Where a line in the listing contains the string "amarillo", copy that line out.

+++

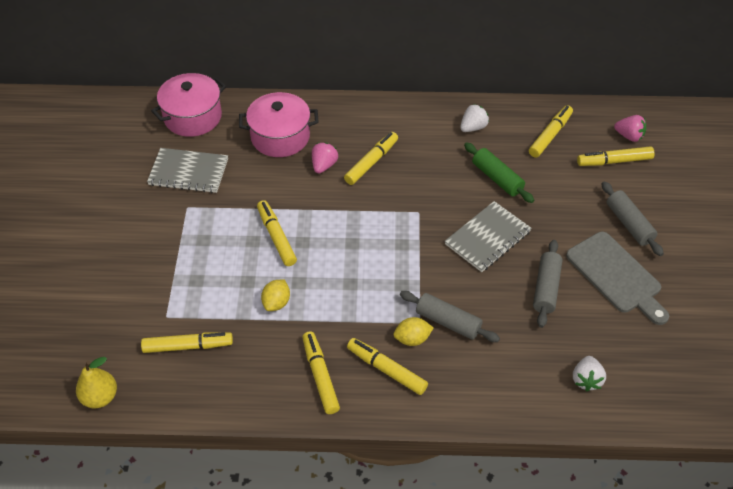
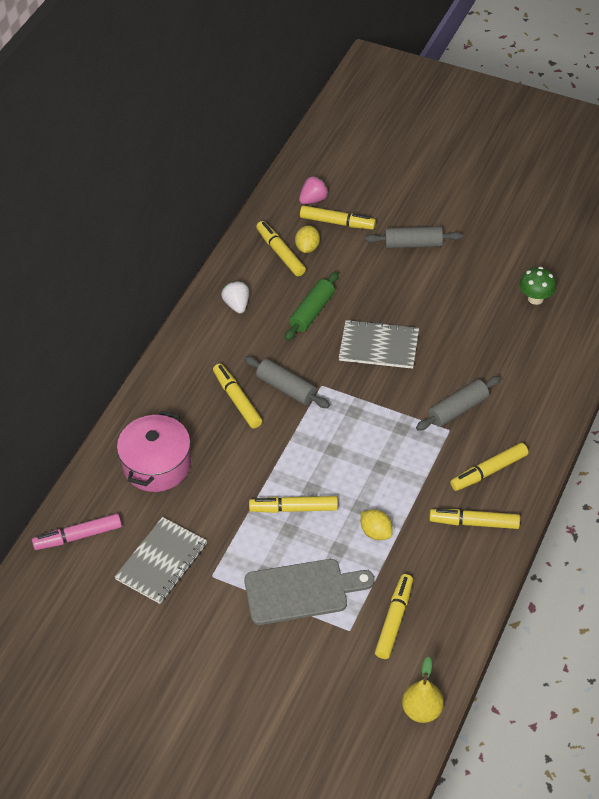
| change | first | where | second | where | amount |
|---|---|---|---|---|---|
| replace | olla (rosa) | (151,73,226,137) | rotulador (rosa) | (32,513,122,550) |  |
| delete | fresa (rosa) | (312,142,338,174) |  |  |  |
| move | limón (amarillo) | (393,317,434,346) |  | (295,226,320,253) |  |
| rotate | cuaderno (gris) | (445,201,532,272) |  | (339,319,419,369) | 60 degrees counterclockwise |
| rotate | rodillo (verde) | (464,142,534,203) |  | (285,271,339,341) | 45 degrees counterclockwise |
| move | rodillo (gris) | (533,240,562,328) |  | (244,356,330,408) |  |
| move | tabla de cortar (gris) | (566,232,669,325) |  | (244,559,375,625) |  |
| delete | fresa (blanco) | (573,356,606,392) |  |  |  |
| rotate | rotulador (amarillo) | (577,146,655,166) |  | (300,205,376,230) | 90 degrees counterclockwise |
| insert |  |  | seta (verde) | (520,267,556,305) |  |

+++

**Response**
| move | limón (amarillo) | (393,317,434,346) |  | (295,226,320,253) |  |
| rotate | rotulador (amarillo) | (577,146,655,166) |  | (300,205,376,230) | 90 degrees counterclockwise |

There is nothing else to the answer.